## Information provided
────

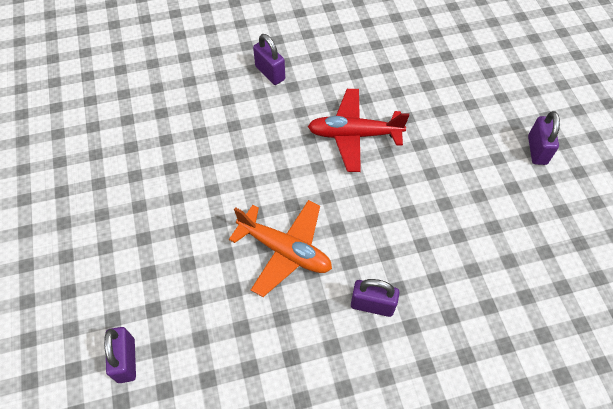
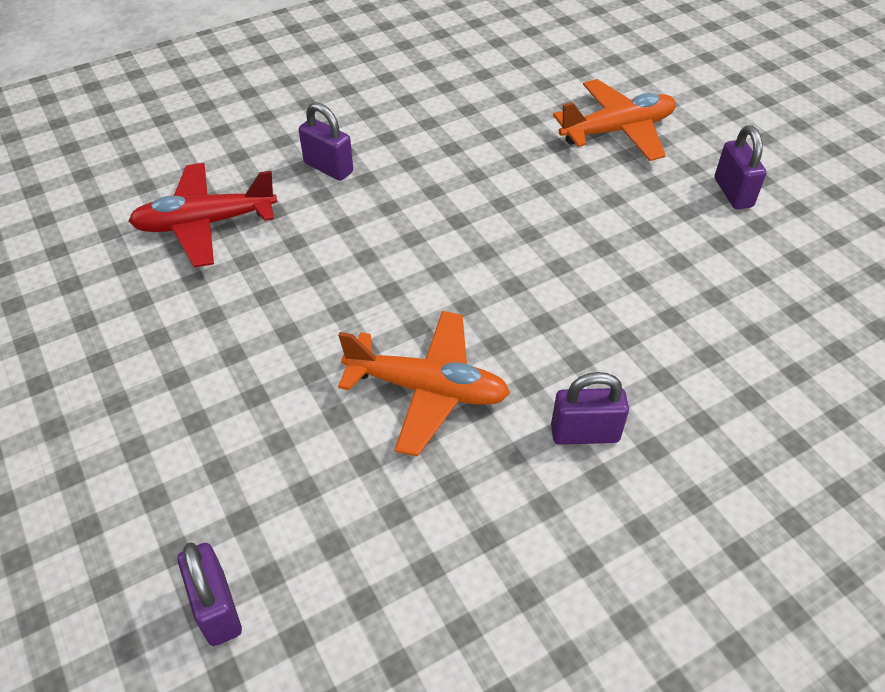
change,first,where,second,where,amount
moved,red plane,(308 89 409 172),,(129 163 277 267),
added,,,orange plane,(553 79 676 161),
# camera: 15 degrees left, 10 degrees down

────

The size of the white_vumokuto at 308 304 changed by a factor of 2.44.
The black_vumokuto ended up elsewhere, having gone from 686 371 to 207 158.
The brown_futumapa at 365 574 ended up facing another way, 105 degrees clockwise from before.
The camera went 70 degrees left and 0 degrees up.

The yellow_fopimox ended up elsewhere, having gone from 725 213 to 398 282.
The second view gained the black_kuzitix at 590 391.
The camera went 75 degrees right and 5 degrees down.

────

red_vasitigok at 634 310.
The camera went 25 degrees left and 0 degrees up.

────

## Problem description
Starting with the line above that holds "The size of" and stopping with the line that holds "The brown_futumapa at", reproduce each line exactly, omitting all other lines.

## Response area
The size of the white_vumokuto at 308 304 changed by a factor of 2.44.
The black_vumokuto ended up elsewhere, having gone from 686 371 to 207 158.
The brown_futumapa at 365 574 ended up facing another way, 105 degrees clockwise from before.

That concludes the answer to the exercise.